The required result is a copy of each line below in which "minus" appears.
++++ Task input
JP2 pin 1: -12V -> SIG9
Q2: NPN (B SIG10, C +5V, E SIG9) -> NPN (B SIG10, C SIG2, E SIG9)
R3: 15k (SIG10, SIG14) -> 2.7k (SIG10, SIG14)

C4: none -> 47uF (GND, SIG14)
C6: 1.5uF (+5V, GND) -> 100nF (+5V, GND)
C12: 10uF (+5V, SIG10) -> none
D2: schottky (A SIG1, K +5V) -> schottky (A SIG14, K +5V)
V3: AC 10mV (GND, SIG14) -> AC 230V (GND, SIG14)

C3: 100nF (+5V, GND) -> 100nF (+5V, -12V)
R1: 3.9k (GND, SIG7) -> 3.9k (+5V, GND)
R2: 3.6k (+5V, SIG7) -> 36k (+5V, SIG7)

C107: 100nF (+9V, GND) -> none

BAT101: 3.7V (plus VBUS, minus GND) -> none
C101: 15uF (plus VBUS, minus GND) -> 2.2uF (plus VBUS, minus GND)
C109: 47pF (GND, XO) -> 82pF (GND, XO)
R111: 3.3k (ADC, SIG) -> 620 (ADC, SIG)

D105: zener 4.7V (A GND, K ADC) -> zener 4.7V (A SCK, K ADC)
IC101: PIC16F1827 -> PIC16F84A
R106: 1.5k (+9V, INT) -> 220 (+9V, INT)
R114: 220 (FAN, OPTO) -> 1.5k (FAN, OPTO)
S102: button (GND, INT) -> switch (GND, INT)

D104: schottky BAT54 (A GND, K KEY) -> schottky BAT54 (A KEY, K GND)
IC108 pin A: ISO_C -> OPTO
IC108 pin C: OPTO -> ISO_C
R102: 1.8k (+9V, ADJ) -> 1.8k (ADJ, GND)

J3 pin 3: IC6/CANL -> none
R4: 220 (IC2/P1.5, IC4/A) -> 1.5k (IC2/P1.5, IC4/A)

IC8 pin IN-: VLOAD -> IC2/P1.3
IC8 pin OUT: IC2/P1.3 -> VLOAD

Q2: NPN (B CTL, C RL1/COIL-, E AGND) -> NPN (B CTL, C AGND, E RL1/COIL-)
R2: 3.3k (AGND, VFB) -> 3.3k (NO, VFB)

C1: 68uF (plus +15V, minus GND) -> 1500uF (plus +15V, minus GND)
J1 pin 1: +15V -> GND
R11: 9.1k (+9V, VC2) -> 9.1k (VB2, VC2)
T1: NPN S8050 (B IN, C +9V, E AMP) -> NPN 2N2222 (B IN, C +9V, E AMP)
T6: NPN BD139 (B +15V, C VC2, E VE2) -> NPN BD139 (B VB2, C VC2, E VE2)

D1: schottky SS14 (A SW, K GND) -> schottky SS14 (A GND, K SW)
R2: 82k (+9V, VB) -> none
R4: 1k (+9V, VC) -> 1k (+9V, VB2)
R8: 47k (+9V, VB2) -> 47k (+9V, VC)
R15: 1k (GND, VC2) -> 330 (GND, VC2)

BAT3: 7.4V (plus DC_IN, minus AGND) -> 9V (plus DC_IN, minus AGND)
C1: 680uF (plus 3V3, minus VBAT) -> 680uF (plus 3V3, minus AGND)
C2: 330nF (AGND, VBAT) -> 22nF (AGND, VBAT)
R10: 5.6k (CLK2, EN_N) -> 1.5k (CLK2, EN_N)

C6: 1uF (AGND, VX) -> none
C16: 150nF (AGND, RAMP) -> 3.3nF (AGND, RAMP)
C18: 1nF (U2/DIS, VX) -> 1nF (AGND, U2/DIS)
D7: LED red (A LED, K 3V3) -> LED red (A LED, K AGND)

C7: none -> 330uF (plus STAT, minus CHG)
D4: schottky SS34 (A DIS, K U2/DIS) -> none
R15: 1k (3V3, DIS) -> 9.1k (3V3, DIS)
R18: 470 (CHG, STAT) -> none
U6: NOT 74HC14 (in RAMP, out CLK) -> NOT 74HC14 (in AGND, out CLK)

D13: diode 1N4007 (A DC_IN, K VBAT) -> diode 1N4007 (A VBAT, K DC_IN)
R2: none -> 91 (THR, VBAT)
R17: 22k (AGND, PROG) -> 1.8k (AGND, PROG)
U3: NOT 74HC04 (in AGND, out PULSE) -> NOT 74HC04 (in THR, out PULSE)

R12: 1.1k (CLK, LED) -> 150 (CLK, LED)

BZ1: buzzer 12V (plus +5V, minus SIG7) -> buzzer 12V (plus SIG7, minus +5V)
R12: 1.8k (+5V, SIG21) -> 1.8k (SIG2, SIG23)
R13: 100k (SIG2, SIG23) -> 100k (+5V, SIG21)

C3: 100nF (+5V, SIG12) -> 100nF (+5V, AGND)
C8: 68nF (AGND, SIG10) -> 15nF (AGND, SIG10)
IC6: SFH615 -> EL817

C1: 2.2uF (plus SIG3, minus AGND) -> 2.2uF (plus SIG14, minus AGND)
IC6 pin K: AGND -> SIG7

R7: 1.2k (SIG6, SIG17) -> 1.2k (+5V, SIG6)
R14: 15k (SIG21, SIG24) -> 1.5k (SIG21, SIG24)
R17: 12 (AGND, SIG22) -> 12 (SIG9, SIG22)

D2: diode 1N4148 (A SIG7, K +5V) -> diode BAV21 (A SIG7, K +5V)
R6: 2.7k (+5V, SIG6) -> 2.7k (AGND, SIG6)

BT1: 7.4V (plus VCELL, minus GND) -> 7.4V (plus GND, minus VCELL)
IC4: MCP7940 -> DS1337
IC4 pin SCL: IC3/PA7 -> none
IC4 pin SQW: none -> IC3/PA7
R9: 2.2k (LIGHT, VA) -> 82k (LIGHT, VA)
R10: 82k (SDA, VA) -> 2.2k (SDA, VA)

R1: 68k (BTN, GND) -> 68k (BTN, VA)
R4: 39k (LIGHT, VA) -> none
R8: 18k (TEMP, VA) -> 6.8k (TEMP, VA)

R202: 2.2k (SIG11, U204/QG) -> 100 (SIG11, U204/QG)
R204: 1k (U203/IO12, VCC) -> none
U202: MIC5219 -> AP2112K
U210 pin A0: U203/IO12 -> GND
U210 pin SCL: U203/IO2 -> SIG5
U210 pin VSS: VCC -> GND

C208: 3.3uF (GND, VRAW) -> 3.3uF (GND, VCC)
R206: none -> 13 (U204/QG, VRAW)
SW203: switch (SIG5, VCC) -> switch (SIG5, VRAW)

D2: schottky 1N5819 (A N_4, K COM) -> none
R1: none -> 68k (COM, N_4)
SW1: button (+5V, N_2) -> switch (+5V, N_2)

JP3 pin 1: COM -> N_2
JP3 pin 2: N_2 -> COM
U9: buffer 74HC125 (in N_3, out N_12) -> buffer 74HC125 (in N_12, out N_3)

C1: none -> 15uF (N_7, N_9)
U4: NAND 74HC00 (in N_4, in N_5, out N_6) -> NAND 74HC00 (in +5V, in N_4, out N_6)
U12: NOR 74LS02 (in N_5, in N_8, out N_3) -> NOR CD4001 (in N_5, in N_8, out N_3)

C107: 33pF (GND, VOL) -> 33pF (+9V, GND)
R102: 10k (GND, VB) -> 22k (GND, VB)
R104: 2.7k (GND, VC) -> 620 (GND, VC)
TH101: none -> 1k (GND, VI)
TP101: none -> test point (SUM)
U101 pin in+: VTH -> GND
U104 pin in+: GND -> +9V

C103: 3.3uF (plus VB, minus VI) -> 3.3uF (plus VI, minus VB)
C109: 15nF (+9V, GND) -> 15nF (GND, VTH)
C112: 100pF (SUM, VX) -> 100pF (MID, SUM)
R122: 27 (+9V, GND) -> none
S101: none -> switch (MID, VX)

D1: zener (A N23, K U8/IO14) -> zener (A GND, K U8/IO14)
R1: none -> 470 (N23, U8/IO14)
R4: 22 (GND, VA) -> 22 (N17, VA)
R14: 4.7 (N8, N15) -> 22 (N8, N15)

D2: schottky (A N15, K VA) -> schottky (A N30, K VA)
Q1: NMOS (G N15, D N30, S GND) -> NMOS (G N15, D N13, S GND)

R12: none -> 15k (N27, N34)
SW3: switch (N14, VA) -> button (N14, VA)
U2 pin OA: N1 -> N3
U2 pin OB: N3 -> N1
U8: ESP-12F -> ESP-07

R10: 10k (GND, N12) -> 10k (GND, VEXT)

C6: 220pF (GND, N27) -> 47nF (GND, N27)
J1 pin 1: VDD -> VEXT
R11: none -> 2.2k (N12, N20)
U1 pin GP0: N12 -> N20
++++++++
Task answer:
BAT101: 3.7V (plus VBUS, minus GND) -> none
C101: 15uF (plus VBUS, minus GND) -> 2.2uF (plus VBUS, minus GND)
C1: 68uF (plus +15V, minus GND) -> 1500uF (plus +15V, minus GND)
BAT3: 7.4V (plus DC_IN, minus AGND) -> 9V (plus DC_IN, minus AGND)
C1: 680uF (plus 3V3, minus VBAT) -> 680uF (plus 3V3, minus AGND)
C7: none -> 330uF (plus STAT, minus CHG)
BZ1: buzzer 12V (plus +5V, minus SIG7) -> buzzer 12V (plus SIG7, minus +5V)
C1: 2.2uF (plus SIG3, minus AGND) -> 2.2uF (plus SIG14, minus AGND)
BT1: 7.4V (plus VCELL, minus GND) -> 7.4V (plus GND, minus VCELL)
C103: 3.3uF (plus VB, minus VI) -> 3.3uF (plus VI, minus VB)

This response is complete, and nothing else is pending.